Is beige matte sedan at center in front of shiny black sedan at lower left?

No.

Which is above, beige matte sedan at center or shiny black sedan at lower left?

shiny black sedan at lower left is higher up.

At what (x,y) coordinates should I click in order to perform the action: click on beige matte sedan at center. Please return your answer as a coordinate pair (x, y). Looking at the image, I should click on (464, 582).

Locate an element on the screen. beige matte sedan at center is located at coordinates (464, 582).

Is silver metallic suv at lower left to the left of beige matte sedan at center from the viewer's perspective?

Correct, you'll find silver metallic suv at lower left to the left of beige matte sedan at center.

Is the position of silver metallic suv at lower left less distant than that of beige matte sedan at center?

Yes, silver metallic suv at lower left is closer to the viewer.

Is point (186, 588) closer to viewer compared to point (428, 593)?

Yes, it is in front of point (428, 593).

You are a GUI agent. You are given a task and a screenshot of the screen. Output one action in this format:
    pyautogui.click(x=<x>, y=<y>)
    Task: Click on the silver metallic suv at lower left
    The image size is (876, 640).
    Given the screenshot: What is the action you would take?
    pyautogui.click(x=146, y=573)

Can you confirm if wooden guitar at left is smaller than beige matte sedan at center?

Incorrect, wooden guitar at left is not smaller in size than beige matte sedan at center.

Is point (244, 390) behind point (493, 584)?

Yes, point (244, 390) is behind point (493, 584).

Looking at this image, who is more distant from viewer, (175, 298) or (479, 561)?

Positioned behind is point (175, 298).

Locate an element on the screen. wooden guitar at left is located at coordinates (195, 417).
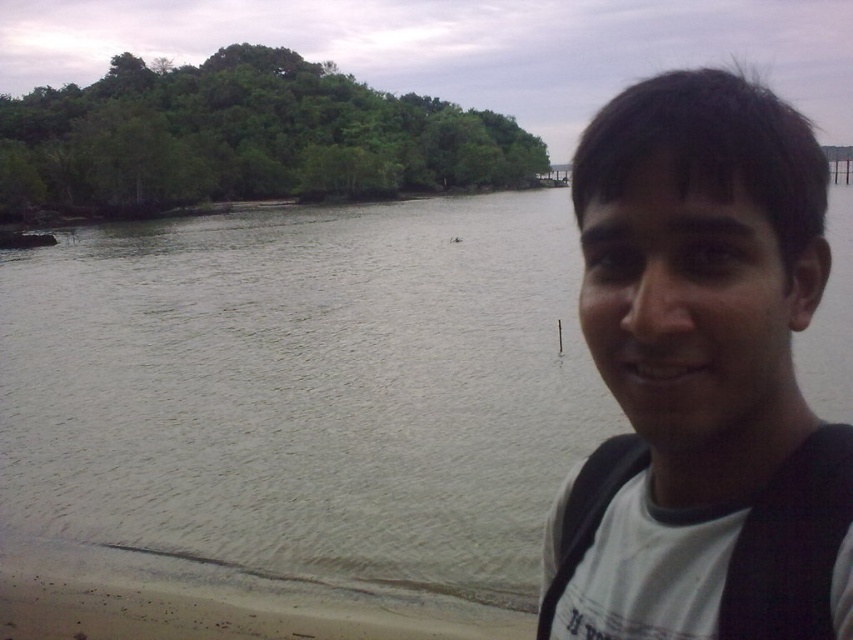
Does point (358, 371) come farther from viewer compared to point (776, 300)?

That is True.

Who is more distant from viewer, (357, 586) or (793, 392)?

The point (357, 586) is more distant.

The height and width of the screenshot is (640, 853). What do you see at coordinates (303, 394) in the screenshot? I see `grayish-green water at center` at bounding box center [303, 394].

The image size is (853, 640). I want to click on grayish-green water at center, so click(303, 394).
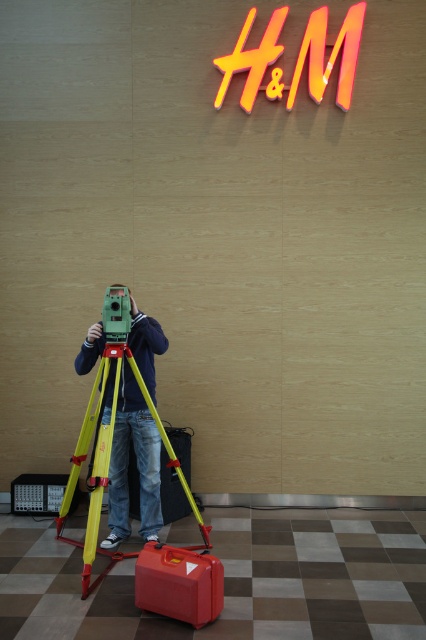
Question: Does green matte tripod at center appear on the left side of matte red suitcase at lower center?

Choices:
 (A) no
 (B) yes

Answer: (B)

Question: Which object is positioned closest to the yellow plastic tripod at center?

Choices:
 (A) red plastic suitcase at center
 (B) green matte tripod at center
 (C) matte red suitcase at lower center

Answer: (B)

Question: Is green matte tripod at center positioned in front of orange neon sign at upper center?

Choices:
 (A) yes
 (B) no

Answer: (A)

Question: Which point appears closest to the camera in this image?

Choices:
 (A) (143, 554)
 (B) (86, 435)
 (C) (123, 392)

Answer: (A)

Question: Among these points, which one is nearest to the camera?

Choices:
 (A) (x=155, y=550)
 (B) (x=149, y=529)
 (C) (x=160, y=492)
 (D) (x=101, y=486)

Answer: (A)

Question: Considering the relative positions of orange neon sign at upper center and matte red suitcase at lower center in the image provided, where is orange neon sign at upper center located with respect to matte red suitcase at lower center?

Choices:
 (A) left
 (B) right

Answer: (B)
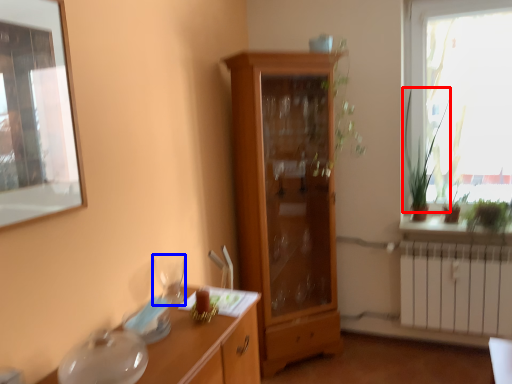
Question: Which object appears farthest to the camera in this image, plant (highlighted by a red box) or tableware (highlighted by a blue box)?

Choices:
 (A) plant
 (B) tableware

Answer: (A)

Problem: Edit the material above by replacing each "matte red suitcase" with "dull red suitcase" and keeping everything else unchanged. Leave the pictures out of your answer.

Task response:
Is beige matte sedan at center in front of shiny black sedan at lower left?

No.

Which is above, beige matte sedan at center or shiny black sedan at lower left?

shiny black sedan at lower left is higher up.

At what (x,y) coordinates should I click in order to perform the action: click on beige matte sedan at center. Please return your answer as a coordinate pair (x, y). Looking at the image, I should click on (464, 582).

Locate an element on the screen. beige matte sedan at center is located at coordinates (464, 582).

Is silver metallic suv at lower left to the left of beige matte sedan at center from the viewer's perspective?

Correct, you'll find silver metallic suv at lower left to the left of beige matte sedan at center.

Is the position of silver metallic suv at lower left less distant than that of beige matte sedan at center?

Yes, silver metallic suv at lower left is closer to the viewer.

Is point (186, 588) closer to viewer compared to point (428, 593)?

Yes, it is in front of point (428, 593).

You are a GUI agent. You are given a task and a screenshot of the screen. Output one action in this format:
    pyautogui.click(x=<x>, y=<y>)
    Task: Click on the silver metallic suv at lower left
    The image size is (876, 640).
    Given the screenshot: What is the action you would take?
    pyautogui.click(x=146, y=573)

Can you confirm if wooden guitar at left is smaller than beige matte sedan at center?

Incorrect, wooden guitar at left is not smaller in size than beige matte sedan at center.

Is point (244, 390) behind point (493, 584)?

Yes, point (244, 390) is behind point (493, 584).

Looking at this image, who is more distant from viewer, (175, 298) or (479, 561)?

Positioned behind is point (175, 298).

Locate an element on the screen. wooden guitar at left is located at coordinates (195, 417).
Does point (358, 371) come farther from viewer compared to point (776, 300)?

That is True.

Who is more distant from viewer, (357, 586) or (793, 392)?

The point (357, 586) is more distant.

The height and width of the screenshot is (640, 853). What do you see at coordinates (303, 394) in the screenshot? I see `grayish-green water at center` at bounding box center [303, 394].

The image size is (853, 640). I want to click on grayish-green water at center, so click(303, 394).
Question: Does green matte tripod at center appear on the left side of dull red suitcase at lower center?

Choices:
 (A) no
 (B) yes

Answer: (B)

Question: Which object is positioned closest to the yellow plastic tripod at center?

Choices:
 (A) red plastic suitcase at center
 (B) green matte tripod at center
 (C) dull red suitcase at lower center

Answer: (B)

Question: Is green matte tripod at center positioned in front of orange neon sign at upper center?

Choices:
 (A) yes
 (B) no

Answer: (A)

Question: Which point appears closest to the camera in this image?

Choices:
 (A) (143, 554)
 (B) (86, 435)
 (C) (123, 392)

Answer: (A)

Question: Among these points, which one is nearest to the camera?

Choices:
 (A) (x=155, y=550)
 (B) (x=149, y=529)
 (C) (x=160, y=492)
 (D) (x=101, y=486)

Answer: (A)

Question: Considering the relative positions of orange neon sign at upper center and dull red suitcase at lower center in the image provided, where is orange neon sign at upper center located with respect to dull red suitcase at lower center?

Choices:
 (A) left
 (B) right

Answer: (B)
Question: Which object appears farthest to the camera in this image, plant (highlighted by a red box) or tableware (highlighted by a blue box)?

Choices:
 (A) plant
 (B) tableware

Answer: (A)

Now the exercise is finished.